__ENTRIES SHOWN__.

★ ★ ★ ★ ★ ★ ★

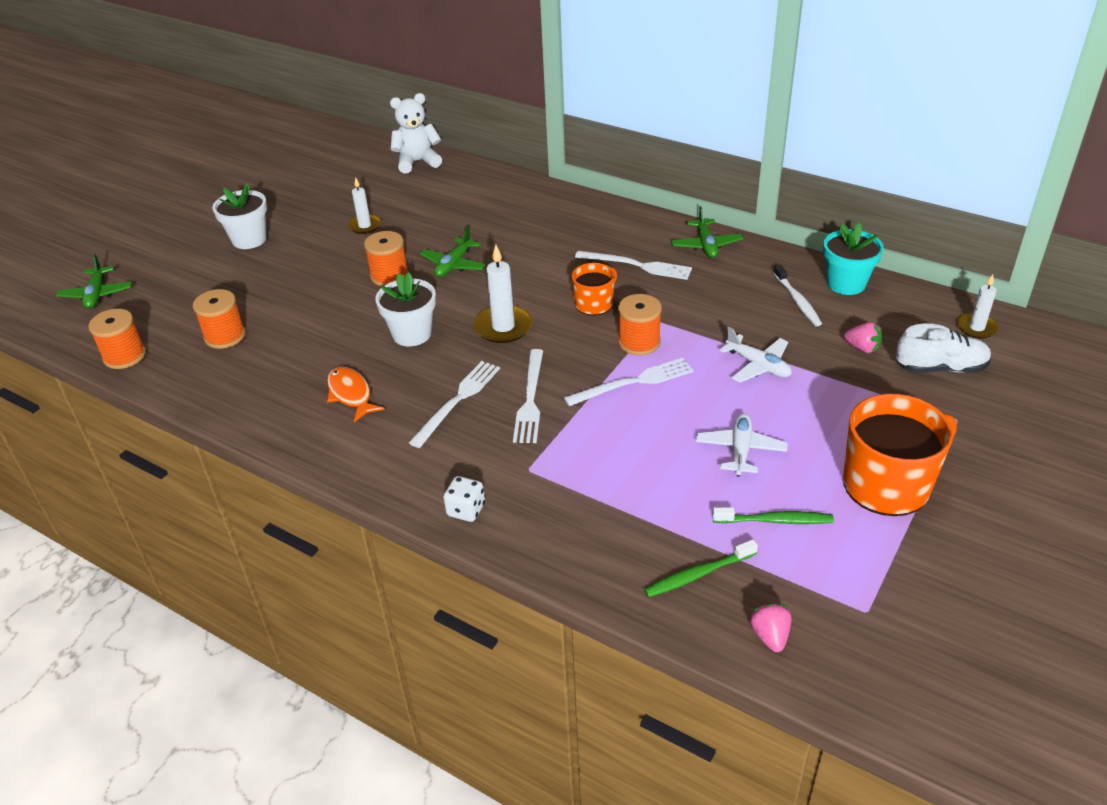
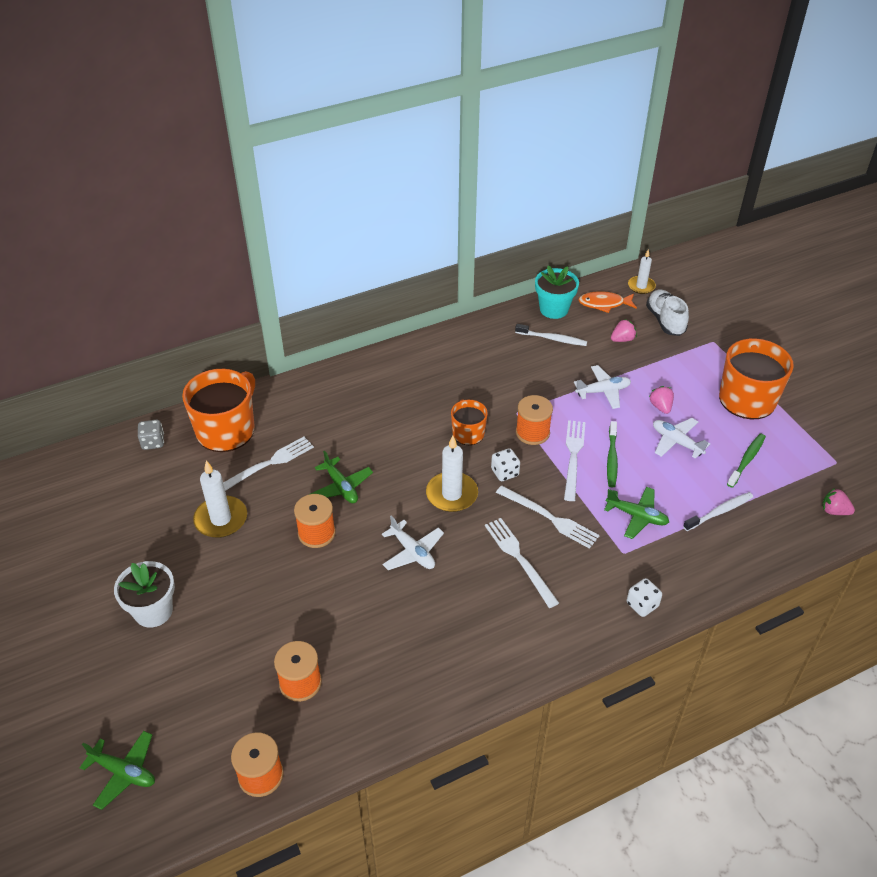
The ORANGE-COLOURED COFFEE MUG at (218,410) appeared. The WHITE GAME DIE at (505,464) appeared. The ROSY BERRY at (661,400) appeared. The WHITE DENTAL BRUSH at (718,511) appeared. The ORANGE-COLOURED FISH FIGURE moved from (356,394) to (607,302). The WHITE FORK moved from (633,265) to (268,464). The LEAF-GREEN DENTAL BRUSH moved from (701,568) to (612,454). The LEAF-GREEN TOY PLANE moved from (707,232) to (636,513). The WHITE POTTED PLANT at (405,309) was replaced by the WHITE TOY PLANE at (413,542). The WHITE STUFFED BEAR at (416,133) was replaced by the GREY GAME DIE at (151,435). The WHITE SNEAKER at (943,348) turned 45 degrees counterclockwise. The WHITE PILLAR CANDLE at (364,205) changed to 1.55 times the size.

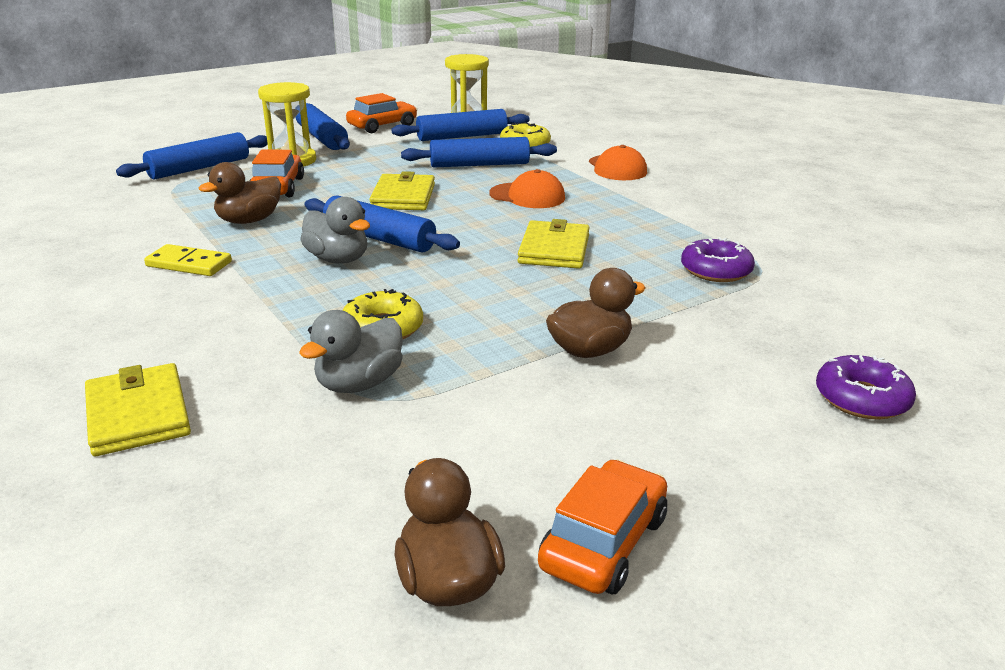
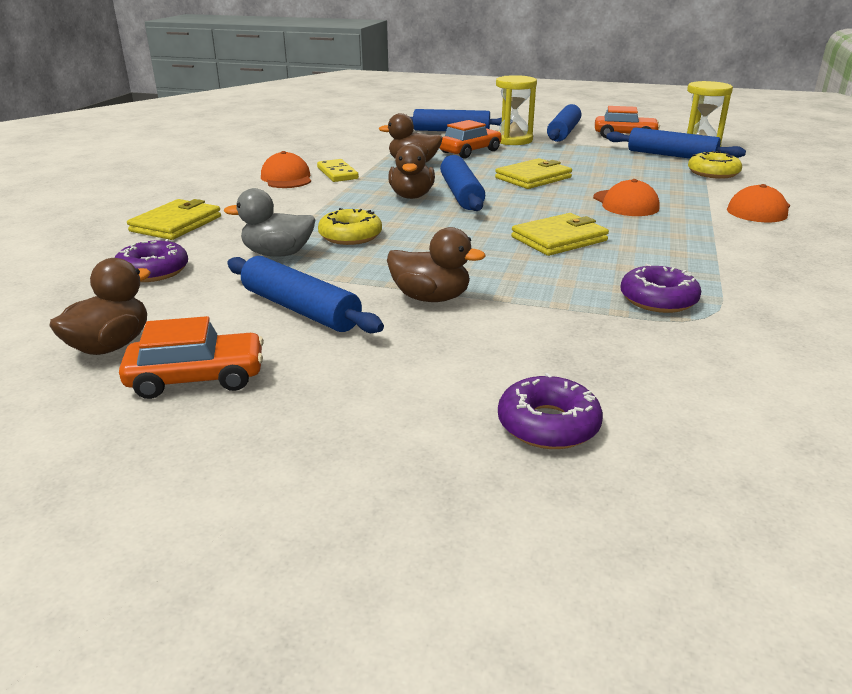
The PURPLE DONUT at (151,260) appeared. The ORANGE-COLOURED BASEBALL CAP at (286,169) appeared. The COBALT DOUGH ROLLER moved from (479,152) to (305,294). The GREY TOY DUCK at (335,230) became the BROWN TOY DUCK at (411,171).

★ ★ ★ ★ ★ ★ ★

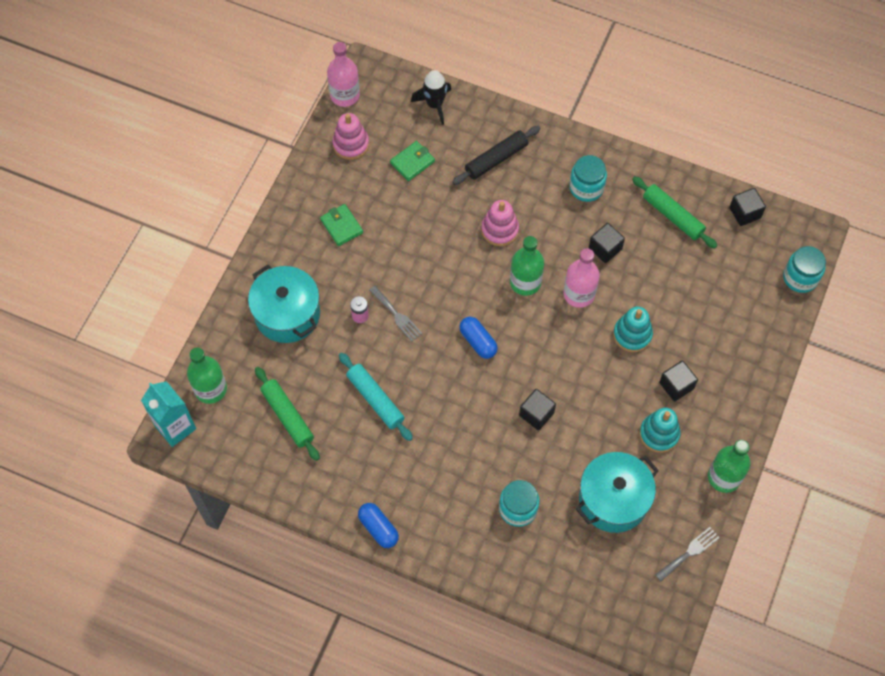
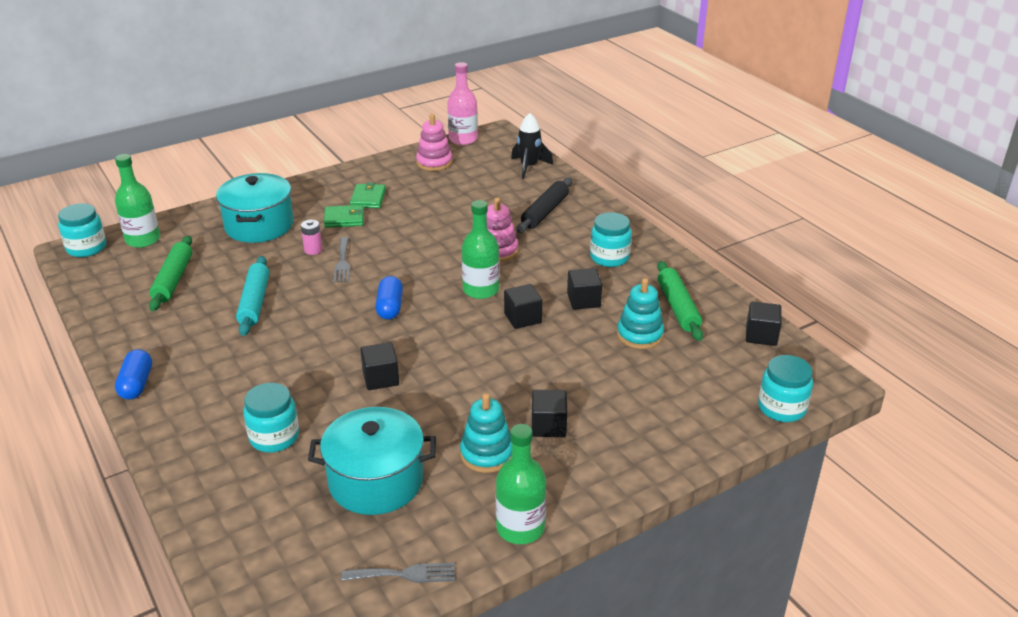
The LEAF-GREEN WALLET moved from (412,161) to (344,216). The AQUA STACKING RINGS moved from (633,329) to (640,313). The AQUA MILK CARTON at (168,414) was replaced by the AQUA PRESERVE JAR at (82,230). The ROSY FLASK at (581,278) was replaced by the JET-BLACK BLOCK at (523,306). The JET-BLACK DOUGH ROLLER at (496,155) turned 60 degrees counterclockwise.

★ ★ ★ ★ ★ ★ ★

__EXERCISE GOAL__.
State the number of lines above that include the word "COLOURED", and write nothing besides that number.

__SOLUTION FOR THIS PROBLEM__.
2